-- WHAT IS BEING ASKED --
Search the records for "none". Report every line where it occurs.

(Dataset items)
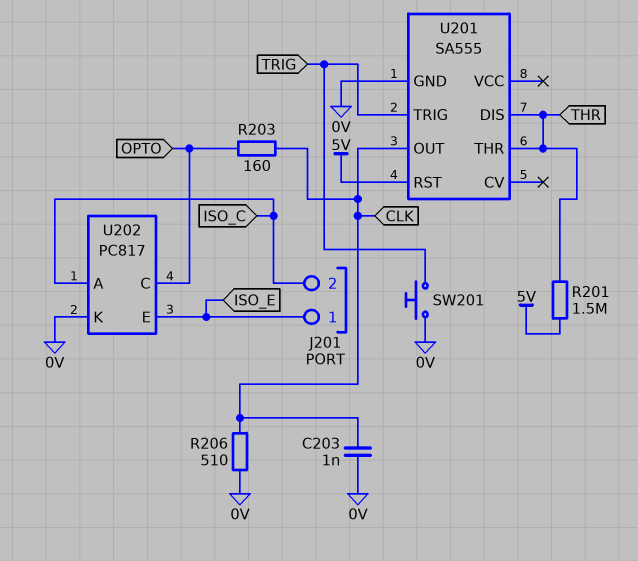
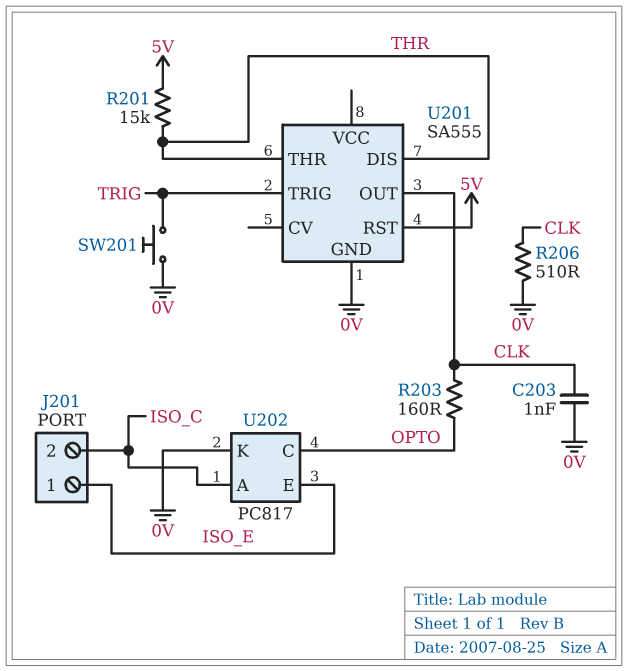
R201: 1.5M (5V, THR) -> 15k (5V, THR)

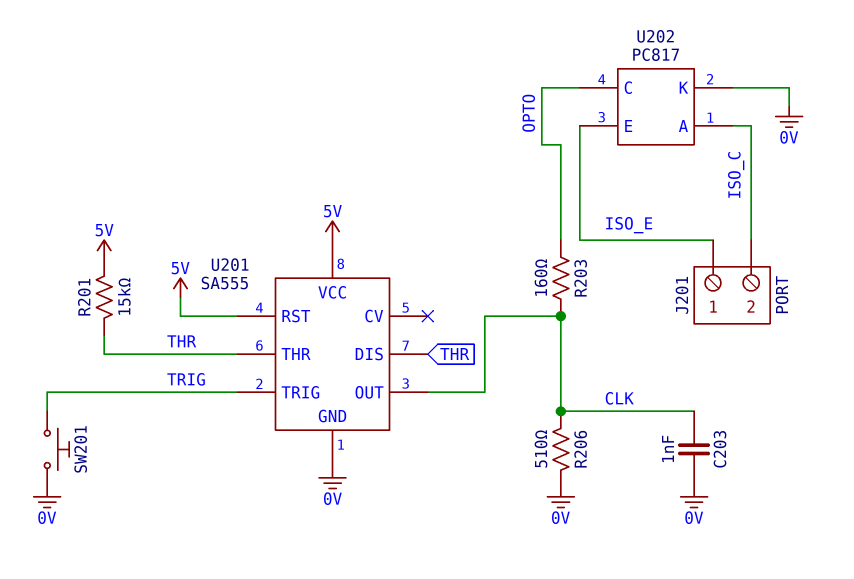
U201 pin VCC: none -> 5V

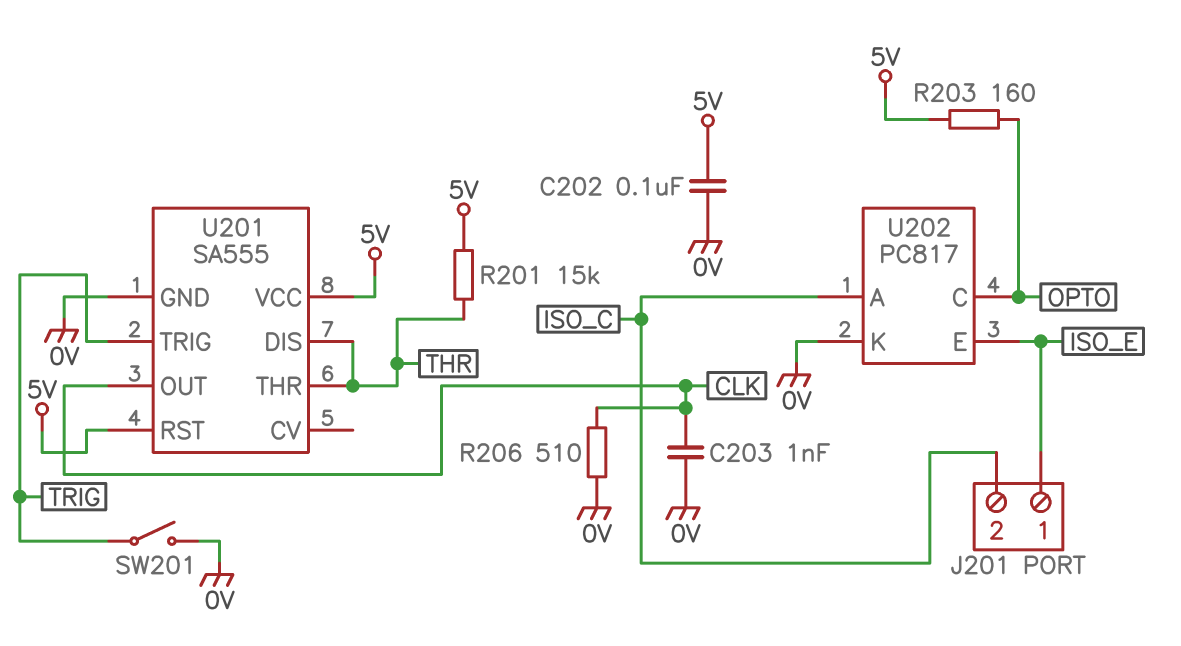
C202: none -> 100nF (0V, 5V)
R203: 160 (CLK, OPTO) -> 160 (5V, OPTO)
SW201: button (0V, TRIG) -> switch (0V, TRIG)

-- RESULT --
U201 pin VCC: none -> 5V
C202: none -> 100nF (0V, 5V)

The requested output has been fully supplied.